:: Data to process ::

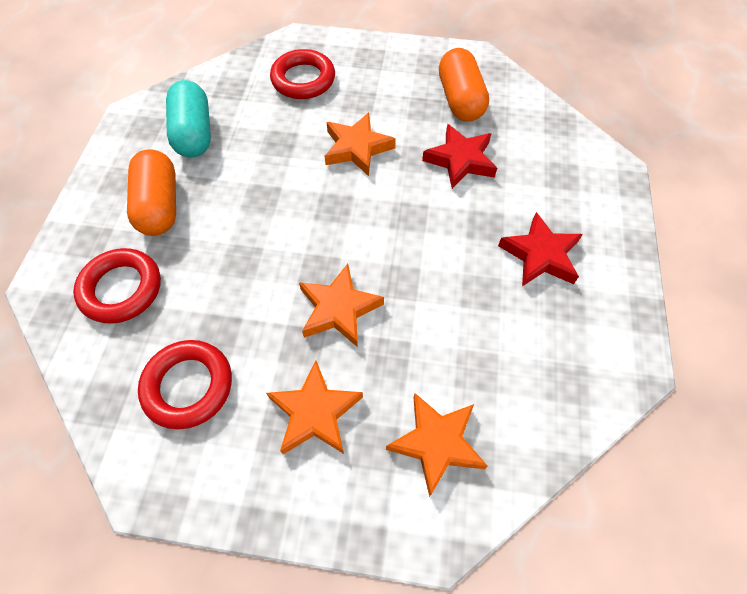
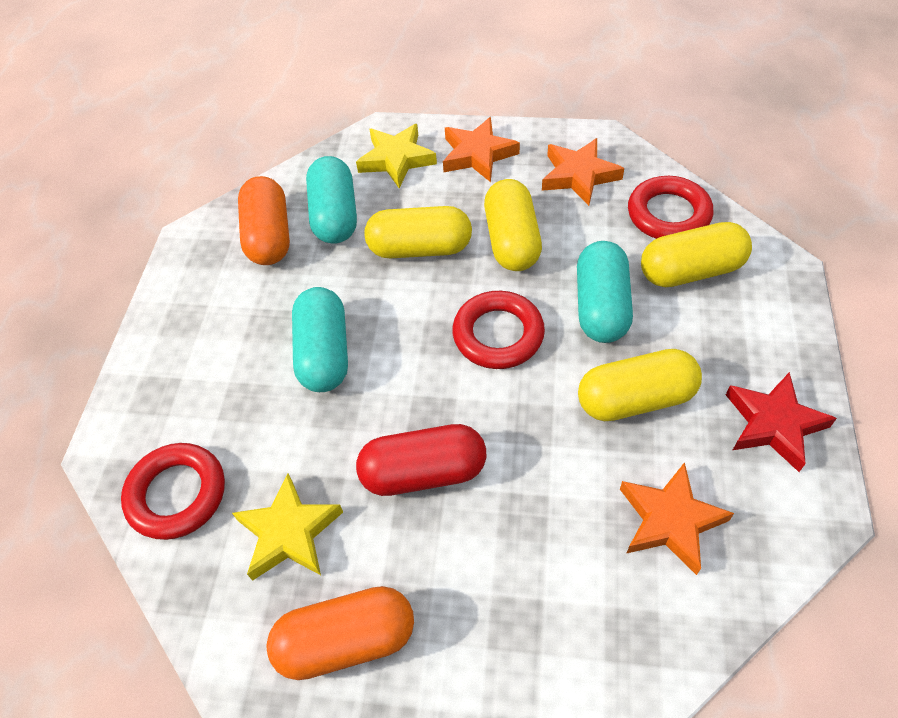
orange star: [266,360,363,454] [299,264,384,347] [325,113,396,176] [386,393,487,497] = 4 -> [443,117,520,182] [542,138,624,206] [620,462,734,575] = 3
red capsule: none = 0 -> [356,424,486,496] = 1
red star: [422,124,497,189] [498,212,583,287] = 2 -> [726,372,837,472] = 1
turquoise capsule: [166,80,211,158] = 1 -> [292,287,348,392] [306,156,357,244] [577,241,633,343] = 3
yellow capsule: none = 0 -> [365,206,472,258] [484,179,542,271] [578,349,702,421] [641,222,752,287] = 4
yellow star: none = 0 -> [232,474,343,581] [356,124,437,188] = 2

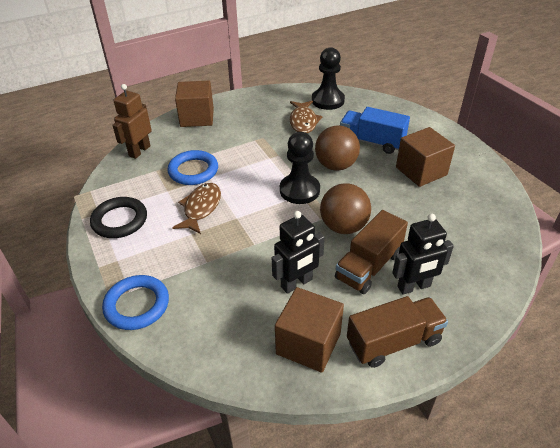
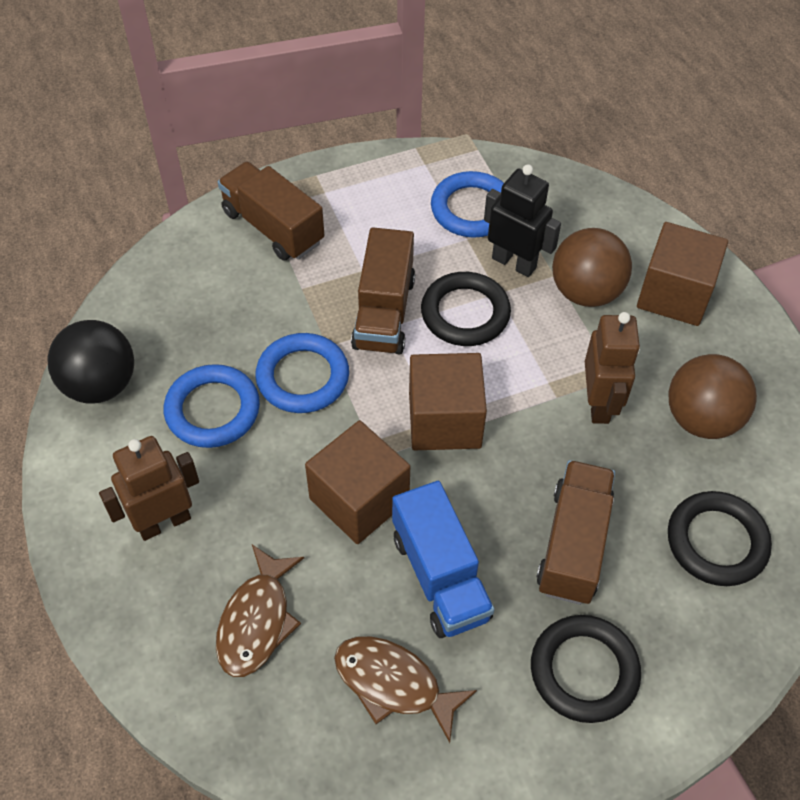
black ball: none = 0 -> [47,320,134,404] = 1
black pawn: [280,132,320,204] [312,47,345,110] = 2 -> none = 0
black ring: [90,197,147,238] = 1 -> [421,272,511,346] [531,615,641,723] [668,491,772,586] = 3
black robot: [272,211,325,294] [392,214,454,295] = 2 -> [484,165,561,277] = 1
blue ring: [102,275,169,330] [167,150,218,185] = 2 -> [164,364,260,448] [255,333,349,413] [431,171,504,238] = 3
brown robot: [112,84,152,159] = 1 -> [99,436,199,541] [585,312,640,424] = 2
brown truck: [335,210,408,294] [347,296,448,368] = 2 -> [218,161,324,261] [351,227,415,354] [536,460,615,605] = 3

:::
:: Data to process ::

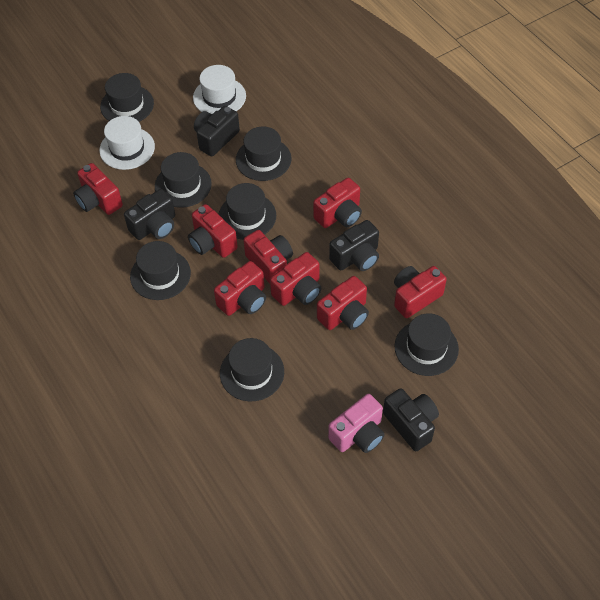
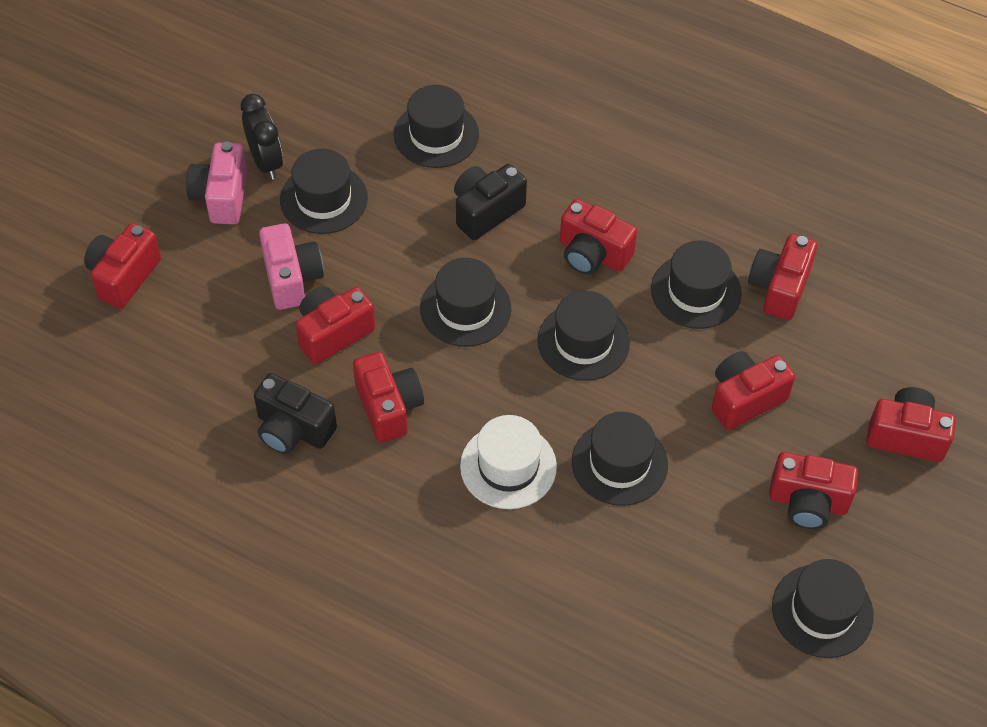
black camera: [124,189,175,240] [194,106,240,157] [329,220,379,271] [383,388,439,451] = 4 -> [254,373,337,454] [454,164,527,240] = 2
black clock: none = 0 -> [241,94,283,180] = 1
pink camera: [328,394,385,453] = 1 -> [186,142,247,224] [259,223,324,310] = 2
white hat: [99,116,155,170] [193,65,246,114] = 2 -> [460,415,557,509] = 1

:::

## Instruction
Your task is to restate, word for word, only those lines above that fall between the line holding "orange star: [266,360,363,454]" and the line holding "turquoise capsule: [166,80,211,158]", inclusive.

## Final answer
orange star: [266,360,363,454] [299,264,384,347] [325,113,396,176] [386,393,487,497] = 4 -> [443,117,520,182] [542,138,624,206] [620,462,734,575] = 3
red capsule: none = 0 -> [356,424,486,496] = 1
red star: [422,124,497,189] [498,212,583,287] = 2 -> [726,372,837,472] = 1
turquoise capsule: [166,80,211,158] = 1 -> [292,287,348,392] [306,156,357,244] [577,241,633,343] = 3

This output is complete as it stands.